__Activity__
Reproduce exactly the lines that run from the start of the records below to the line with "red square: (145, 186)", inclusive.

Synthetic geometry scene data
========================

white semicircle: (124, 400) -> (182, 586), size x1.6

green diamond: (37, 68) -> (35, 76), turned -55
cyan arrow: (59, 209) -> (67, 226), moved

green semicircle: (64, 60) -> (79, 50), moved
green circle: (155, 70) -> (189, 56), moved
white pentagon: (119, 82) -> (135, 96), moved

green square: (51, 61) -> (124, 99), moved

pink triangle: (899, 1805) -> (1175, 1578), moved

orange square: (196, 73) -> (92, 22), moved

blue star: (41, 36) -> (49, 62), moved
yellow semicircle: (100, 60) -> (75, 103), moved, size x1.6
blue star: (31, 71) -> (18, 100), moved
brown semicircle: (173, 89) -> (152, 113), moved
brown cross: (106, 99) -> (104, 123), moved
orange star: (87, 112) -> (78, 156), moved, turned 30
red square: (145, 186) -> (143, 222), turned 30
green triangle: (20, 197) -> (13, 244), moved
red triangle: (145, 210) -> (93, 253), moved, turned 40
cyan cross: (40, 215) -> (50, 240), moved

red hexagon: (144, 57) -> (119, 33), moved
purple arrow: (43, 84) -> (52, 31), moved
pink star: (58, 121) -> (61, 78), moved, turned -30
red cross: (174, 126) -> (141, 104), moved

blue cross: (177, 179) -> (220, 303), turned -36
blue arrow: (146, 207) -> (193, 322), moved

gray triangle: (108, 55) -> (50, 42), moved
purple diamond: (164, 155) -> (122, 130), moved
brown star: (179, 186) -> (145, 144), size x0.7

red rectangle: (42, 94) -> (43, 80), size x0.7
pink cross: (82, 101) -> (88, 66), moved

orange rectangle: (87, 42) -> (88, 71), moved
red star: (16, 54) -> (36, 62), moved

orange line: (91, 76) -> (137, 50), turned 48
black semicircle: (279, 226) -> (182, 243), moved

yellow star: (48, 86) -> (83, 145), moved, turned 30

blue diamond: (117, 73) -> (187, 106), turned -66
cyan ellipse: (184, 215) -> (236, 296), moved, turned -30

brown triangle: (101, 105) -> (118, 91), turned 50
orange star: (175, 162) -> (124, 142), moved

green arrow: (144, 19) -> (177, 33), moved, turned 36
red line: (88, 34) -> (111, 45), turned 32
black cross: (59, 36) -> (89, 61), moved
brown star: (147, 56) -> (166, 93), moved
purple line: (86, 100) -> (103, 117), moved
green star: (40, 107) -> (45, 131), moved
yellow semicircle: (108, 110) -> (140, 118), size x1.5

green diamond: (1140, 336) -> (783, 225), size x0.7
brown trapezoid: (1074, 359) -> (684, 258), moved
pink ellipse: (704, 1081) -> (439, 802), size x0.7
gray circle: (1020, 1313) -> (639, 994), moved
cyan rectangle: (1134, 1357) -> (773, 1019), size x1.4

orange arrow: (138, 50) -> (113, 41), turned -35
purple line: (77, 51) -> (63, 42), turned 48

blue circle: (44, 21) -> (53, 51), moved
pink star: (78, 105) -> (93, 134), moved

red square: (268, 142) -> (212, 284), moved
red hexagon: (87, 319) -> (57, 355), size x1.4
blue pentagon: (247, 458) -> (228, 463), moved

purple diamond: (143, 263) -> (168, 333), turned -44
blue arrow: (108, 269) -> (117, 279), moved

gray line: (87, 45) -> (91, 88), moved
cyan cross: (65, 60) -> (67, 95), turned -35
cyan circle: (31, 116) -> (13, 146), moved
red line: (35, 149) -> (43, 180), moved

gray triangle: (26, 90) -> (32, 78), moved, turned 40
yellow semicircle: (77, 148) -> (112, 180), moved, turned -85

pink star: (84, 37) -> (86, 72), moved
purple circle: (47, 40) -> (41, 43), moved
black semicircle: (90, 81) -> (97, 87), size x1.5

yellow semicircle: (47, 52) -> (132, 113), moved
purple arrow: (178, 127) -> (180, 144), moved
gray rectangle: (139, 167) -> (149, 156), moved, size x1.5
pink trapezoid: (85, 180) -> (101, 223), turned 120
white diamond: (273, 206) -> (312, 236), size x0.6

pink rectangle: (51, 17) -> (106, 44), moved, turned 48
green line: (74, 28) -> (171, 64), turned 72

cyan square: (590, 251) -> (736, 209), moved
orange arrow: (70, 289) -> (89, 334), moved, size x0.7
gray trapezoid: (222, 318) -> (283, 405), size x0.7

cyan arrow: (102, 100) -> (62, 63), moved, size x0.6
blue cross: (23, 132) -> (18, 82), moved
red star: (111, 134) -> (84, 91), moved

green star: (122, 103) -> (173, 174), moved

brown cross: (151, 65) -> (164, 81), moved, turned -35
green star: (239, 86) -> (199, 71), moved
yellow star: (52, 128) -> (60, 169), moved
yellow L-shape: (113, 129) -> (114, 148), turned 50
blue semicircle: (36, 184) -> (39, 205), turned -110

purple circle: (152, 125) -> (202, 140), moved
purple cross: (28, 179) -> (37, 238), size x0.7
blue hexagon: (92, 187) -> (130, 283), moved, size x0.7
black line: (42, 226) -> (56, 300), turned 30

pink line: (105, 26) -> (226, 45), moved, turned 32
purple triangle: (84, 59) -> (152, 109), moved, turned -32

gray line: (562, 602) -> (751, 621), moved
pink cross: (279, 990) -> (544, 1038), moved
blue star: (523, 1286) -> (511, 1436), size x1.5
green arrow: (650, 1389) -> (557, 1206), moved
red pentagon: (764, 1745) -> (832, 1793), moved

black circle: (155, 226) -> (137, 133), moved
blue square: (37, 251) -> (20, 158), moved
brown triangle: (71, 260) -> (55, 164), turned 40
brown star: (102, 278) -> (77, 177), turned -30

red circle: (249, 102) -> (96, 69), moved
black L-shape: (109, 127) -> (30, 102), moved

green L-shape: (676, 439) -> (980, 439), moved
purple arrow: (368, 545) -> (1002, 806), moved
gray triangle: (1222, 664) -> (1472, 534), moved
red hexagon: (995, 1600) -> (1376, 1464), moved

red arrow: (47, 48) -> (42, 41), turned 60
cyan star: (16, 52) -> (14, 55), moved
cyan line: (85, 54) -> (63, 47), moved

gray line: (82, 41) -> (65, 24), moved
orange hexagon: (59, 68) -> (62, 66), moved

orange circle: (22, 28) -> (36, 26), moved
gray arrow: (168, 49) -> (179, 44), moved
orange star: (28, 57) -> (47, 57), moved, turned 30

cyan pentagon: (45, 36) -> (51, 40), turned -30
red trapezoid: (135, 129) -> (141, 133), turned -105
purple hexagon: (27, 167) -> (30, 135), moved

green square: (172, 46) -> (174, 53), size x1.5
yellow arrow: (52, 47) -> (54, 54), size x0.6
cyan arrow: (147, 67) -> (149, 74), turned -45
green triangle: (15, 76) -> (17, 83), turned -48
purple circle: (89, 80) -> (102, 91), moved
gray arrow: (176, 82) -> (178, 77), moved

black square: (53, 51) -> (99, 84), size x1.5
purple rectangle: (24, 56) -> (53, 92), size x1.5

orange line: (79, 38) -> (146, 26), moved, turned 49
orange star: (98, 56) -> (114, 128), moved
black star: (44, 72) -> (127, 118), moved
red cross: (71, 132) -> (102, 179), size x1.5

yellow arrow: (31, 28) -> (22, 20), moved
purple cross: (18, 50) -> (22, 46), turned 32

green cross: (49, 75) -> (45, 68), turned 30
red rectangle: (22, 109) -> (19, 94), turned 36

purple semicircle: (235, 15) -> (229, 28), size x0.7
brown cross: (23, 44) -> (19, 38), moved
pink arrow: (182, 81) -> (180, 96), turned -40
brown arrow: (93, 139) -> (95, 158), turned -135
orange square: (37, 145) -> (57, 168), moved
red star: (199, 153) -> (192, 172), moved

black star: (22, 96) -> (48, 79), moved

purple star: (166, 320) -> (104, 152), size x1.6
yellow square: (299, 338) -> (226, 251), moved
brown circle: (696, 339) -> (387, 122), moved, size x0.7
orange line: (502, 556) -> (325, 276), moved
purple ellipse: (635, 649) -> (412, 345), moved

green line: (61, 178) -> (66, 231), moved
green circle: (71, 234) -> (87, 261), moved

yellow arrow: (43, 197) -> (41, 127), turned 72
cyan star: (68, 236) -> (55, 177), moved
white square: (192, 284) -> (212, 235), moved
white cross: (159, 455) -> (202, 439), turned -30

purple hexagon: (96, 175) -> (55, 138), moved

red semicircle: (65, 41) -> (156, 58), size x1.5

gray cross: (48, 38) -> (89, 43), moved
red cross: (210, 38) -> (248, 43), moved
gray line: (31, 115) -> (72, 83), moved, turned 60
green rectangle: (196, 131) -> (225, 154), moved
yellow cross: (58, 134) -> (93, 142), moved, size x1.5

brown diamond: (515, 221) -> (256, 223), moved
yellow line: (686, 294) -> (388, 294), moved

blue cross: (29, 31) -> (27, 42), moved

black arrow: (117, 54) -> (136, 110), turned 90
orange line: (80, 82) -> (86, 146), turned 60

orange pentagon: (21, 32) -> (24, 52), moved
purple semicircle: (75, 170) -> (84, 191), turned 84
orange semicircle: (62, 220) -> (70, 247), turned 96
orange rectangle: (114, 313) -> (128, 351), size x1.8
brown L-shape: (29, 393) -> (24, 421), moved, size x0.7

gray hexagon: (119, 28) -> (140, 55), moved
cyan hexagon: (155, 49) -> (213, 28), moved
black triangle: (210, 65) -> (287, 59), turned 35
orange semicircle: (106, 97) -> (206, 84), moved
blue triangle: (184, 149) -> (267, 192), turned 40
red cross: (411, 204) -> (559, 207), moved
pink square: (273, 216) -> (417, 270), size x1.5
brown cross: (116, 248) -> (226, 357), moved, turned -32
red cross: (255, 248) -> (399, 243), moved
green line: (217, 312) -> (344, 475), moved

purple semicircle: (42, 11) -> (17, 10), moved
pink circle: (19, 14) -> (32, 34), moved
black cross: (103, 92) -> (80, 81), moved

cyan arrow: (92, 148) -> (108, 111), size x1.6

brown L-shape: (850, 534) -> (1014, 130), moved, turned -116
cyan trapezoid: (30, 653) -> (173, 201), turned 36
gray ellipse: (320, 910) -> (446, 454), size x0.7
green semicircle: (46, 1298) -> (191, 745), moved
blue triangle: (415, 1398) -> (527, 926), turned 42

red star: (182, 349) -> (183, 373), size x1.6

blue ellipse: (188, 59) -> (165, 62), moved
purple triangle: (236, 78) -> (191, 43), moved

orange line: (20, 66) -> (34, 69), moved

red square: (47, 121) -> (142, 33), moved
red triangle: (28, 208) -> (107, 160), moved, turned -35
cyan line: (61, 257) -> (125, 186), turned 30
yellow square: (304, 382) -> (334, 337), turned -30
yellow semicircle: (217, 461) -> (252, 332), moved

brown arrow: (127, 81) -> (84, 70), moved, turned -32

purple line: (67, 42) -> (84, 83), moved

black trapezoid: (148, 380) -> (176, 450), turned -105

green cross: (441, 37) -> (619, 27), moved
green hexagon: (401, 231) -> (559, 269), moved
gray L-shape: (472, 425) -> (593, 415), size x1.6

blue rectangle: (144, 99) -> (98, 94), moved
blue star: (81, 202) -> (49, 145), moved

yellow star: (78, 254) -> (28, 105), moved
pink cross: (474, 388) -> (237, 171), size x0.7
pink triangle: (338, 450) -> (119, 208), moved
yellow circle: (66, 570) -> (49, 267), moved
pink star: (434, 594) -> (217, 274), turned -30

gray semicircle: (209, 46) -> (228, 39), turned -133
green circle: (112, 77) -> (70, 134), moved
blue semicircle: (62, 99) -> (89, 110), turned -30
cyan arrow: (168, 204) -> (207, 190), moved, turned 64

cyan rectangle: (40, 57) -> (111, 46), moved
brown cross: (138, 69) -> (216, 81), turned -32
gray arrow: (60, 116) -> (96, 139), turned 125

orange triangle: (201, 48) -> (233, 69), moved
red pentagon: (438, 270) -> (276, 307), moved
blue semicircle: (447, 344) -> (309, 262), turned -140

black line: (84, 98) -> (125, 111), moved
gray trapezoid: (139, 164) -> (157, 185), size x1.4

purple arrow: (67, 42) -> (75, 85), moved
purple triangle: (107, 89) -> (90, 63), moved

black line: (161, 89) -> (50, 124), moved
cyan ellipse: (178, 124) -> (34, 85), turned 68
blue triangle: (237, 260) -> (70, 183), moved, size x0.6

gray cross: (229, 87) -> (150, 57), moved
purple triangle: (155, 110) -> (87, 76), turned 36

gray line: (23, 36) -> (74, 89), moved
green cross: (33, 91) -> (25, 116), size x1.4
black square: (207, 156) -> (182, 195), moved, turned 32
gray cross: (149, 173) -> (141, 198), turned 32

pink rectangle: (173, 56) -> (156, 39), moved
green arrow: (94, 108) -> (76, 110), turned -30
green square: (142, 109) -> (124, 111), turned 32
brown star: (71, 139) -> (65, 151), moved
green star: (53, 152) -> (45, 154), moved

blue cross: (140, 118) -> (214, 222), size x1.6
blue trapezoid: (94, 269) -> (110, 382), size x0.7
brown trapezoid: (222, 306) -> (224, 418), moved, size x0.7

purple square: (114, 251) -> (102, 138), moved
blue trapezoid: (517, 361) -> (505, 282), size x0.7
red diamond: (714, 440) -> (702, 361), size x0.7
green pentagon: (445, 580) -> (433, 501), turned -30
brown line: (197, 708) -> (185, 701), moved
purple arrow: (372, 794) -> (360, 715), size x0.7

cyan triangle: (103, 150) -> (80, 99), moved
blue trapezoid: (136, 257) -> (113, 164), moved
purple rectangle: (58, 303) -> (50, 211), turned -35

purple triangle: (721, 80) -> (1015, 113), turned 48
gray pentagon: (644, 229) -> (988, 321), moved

========================

__Answer to this exercise__
white semicircle: (124, 400) -> (182, 586), size x1.6

green diamond: (37, 68) -> (35, 76), turned -55
cyan arrow: (59, 209) -> (67, 226), moved

green semicircle: (64, 60) -> (79, 50), moved
green circle: (155, 70) -> (189, 56), moved
white pentagon: (119, 82) -> (135, 96), moved

green square: (51, 61) -> (124, 99), moved

pink triangle: (899, 1805) -> (1175, 1578), moved

orange square: (196, 73) -> (92, 22), moved

blue star: (41, 36) -> (49, 62), moved
yellow semicircle: (100, 60) -> (75, 103), moved, size x1.6
blue star: (31, 71) -> (18, 100), moved
brown semicircle: (173, 89) -> (152, 113), moved
brown cross: (106, 99) -> (104, 123), moved
orange star: (87, 112) -> (78, 156), moved, turned 30
red square: (145, 186) -> (143, 222), turned 30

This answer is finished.